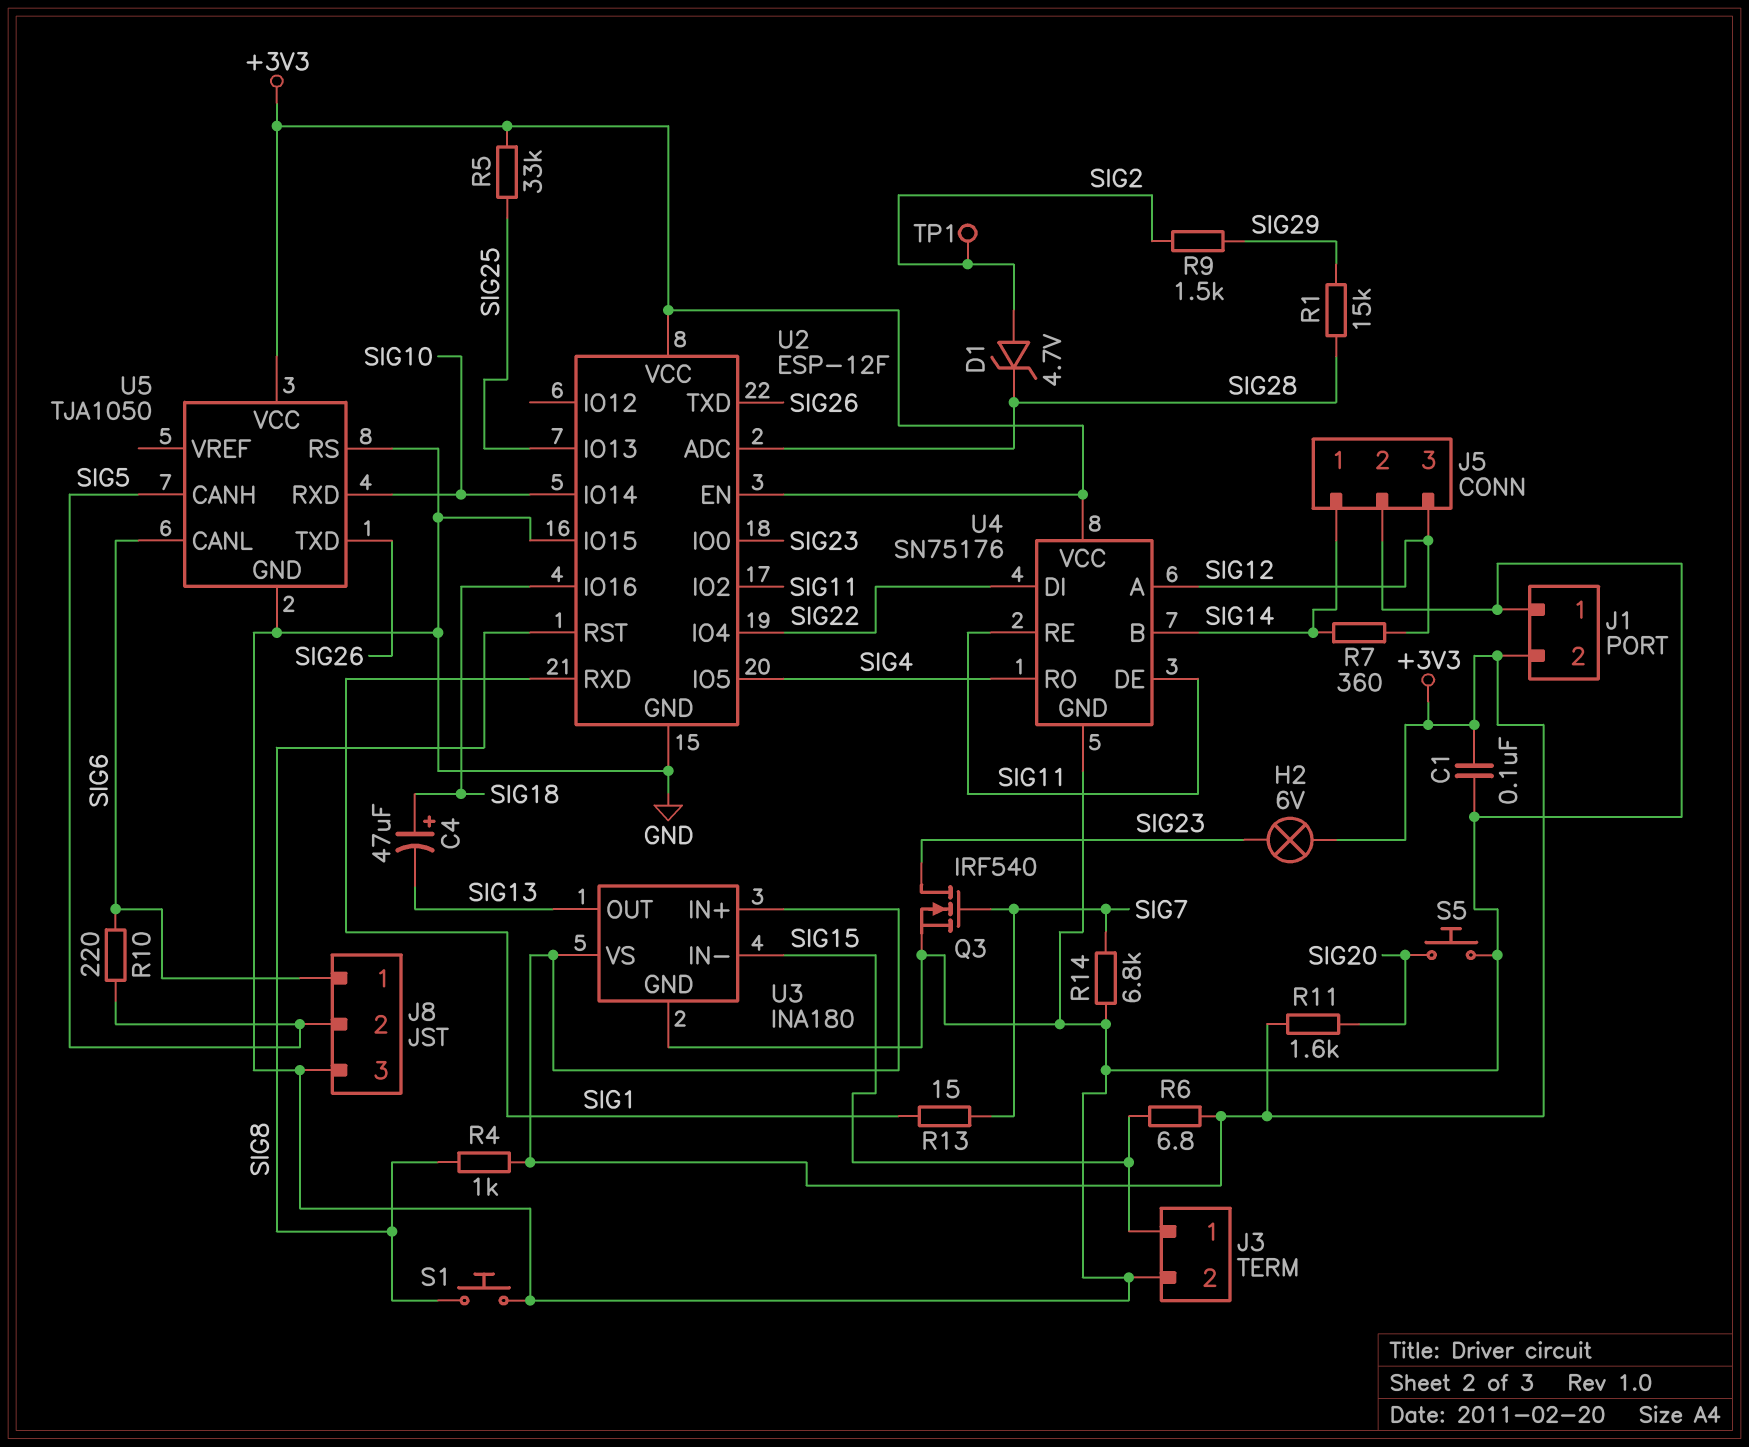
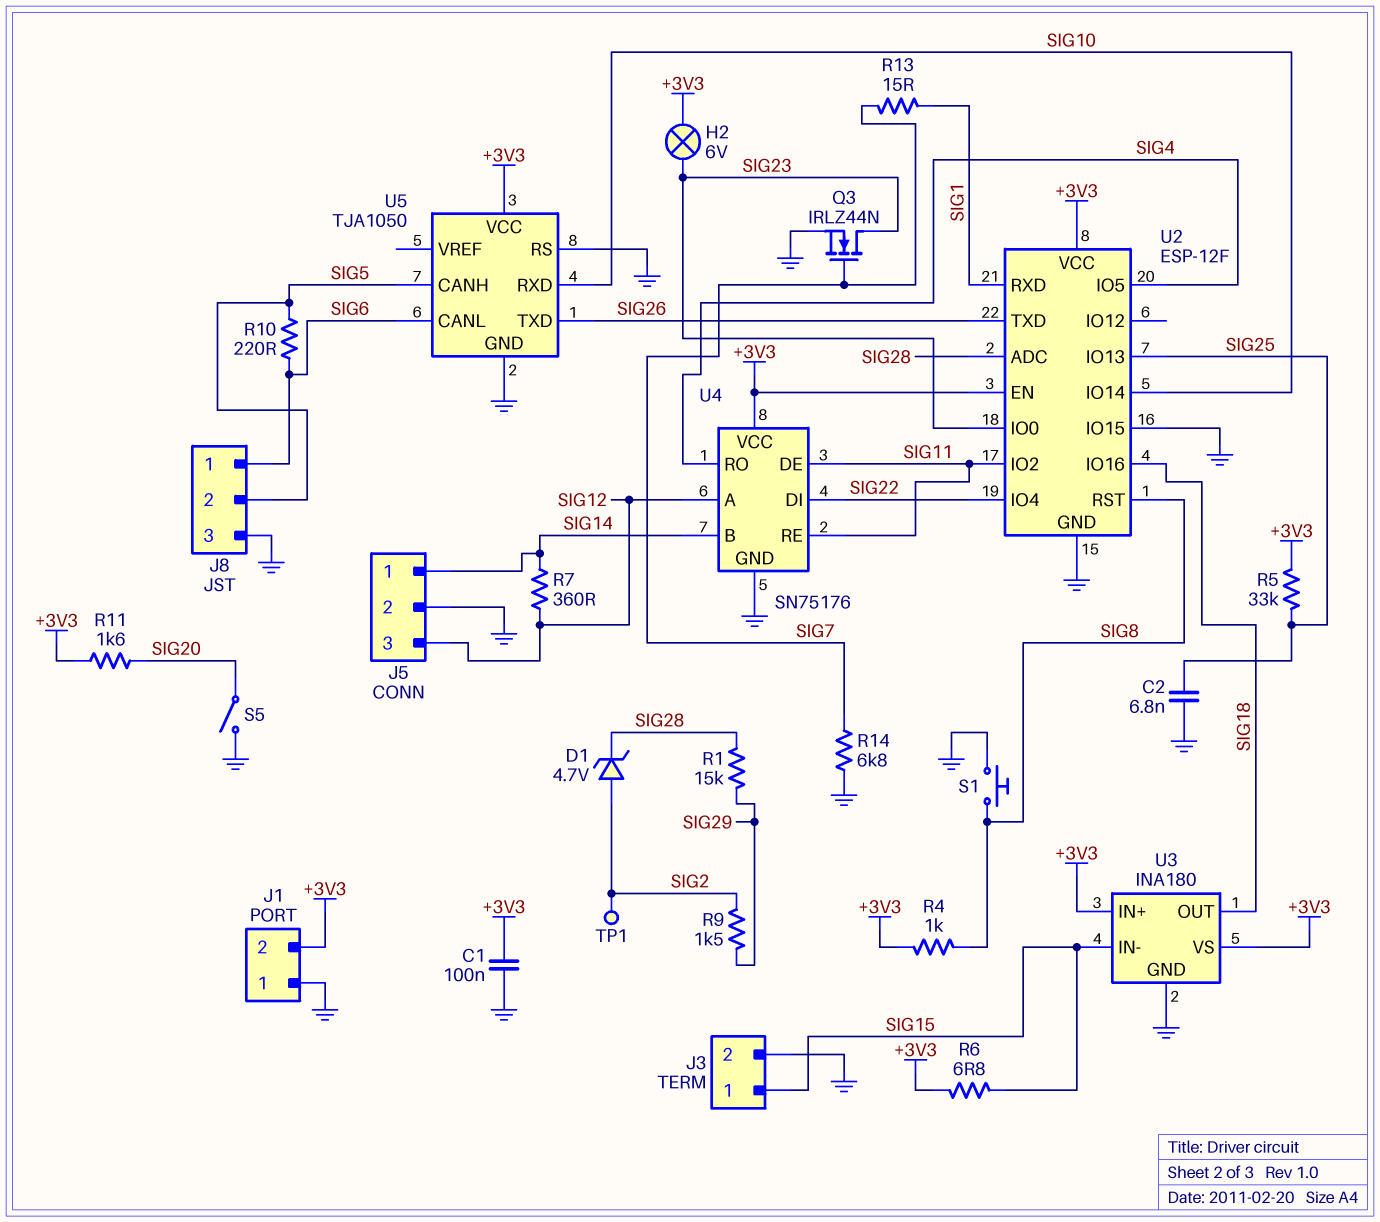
C2: none -> 6.8nF (GND, SIG25)
C4: 47uF (plus SIG18, minus SIG13) -> none
Q3: NMOS IRF540 (G SIG7, D SIG23, S GND) -> NMOS IRLZ44N (G SIG7, D SIG23, S GND)
S5: button (GND, SIG20) -> switch (GND, SIG20)
U3 pin OUT: SIG13 -> SIG18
○ ○ ○ ○
== Exercise ==
Exactly reproduce the lines of the data above that run from the line containing "Q3: NMOS IRF540" through the final one.

== Exercise answer ==
Q3: NMOS IRF540 (G SIG7, D SIG23, S GND) -> NMOS IRLZ44N (G SIG7, D SIG23, S GND)
S5: button (GND, SIG20) -> switch (GND, SIG20)
U3 pin OUT: SIG13 -> SIG18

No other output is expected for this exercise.